(ASSIGNED TASK):
Read through the data and report every line in which the word "DRIVER" occurs.

(THE DATA):

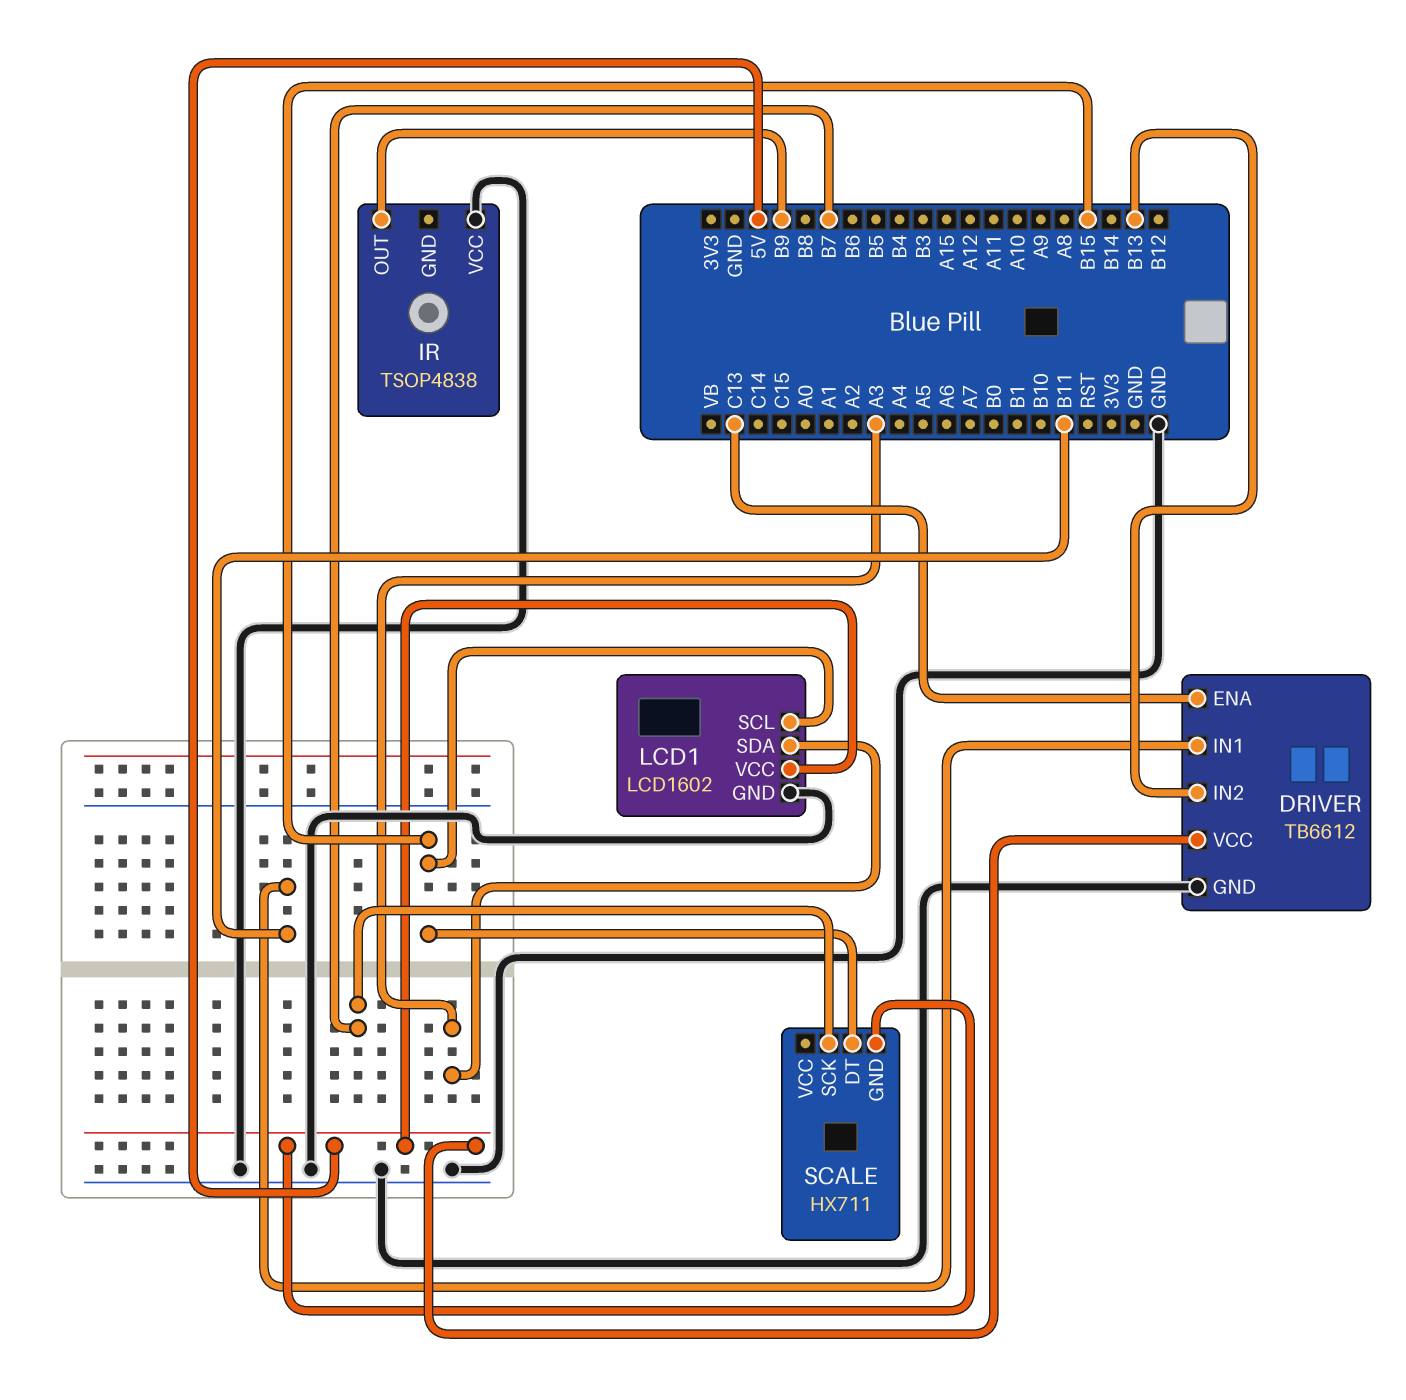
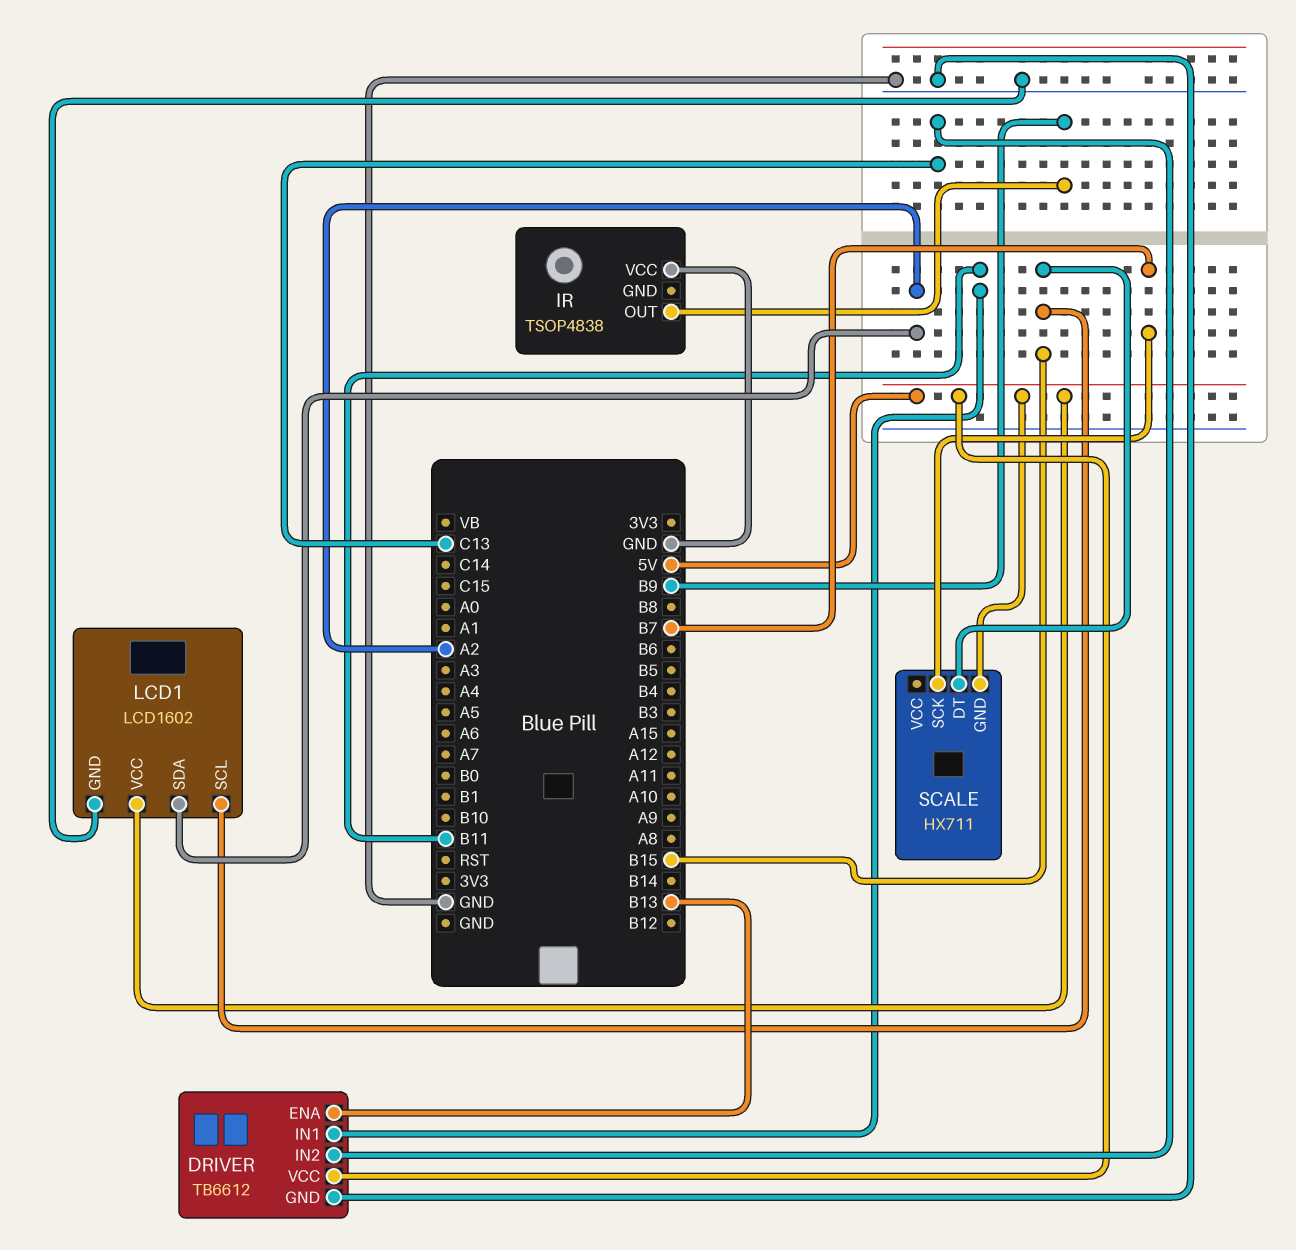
DRIVER pin ENA: C13 -> B13
DRIVER pin IN2: B13 -> C13
LCD1 pin SDA: A3 -> A2

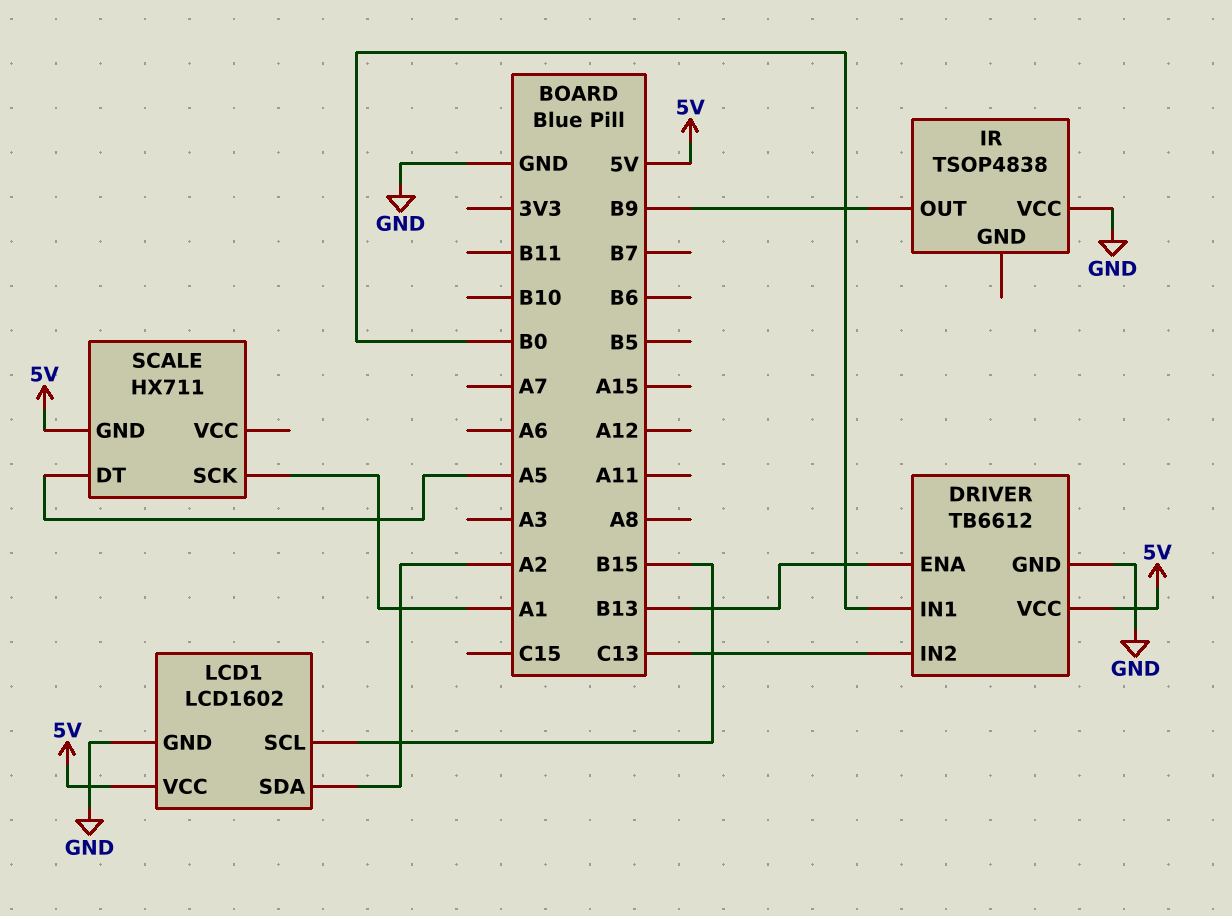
DRIVER pin IN1: B11 -> B0
SCALE pin DT: B15 -> A5
SCALE pin SCK: B7 -> A1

(ANSWER BOX):
DRIVER pin ENA: C13 -> B13
DRIVER pin IN2: B13 -> C13
DRIVER pin IN1: B11 -> B0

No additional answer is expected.